# [About this exercise]
Treat the line containing "jet-black plane (477" as the first line of the answer and the last line of the data as its final line, reproducing every line between exactly.

# [Provided data]
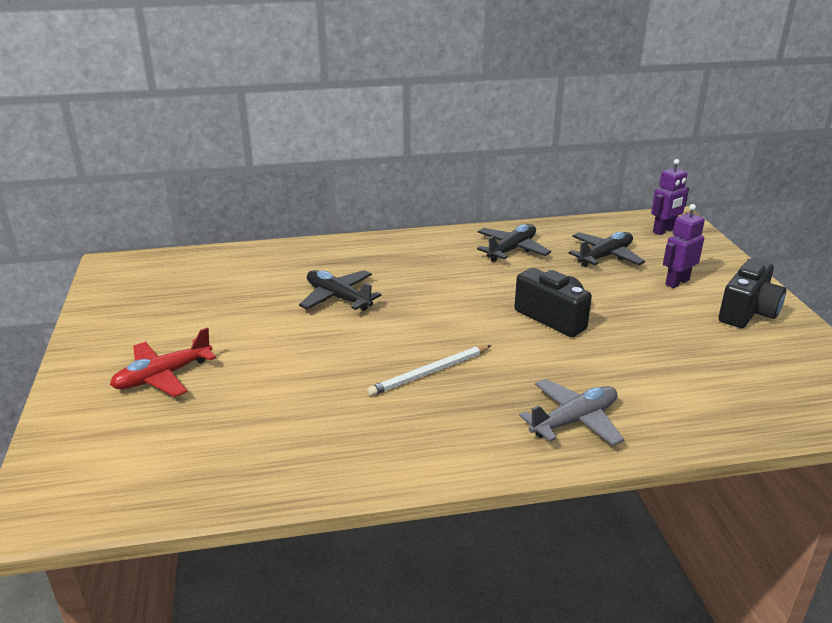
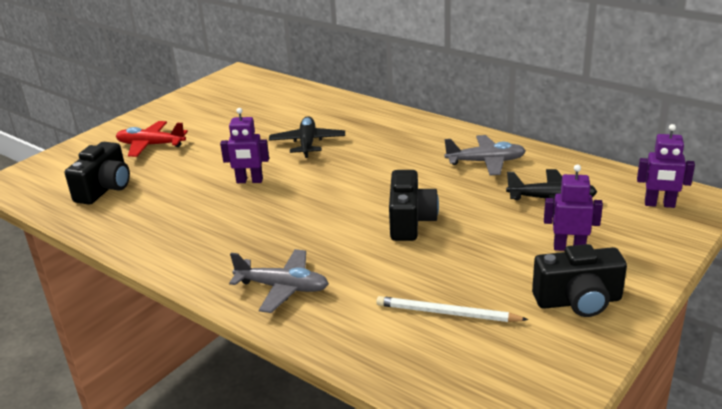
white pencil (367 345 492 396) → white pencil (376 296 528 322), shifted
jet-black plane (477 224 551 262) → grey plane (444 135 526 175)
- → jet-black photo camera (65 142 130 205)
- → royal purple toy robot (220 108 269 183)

# [Written answer]
jet-black plane (477 224 551 262) → grey plane (444 135 526 175)
- → jet-black photo camera (65 142 130 205)
- → royal purple toy robot (220 108 269 183)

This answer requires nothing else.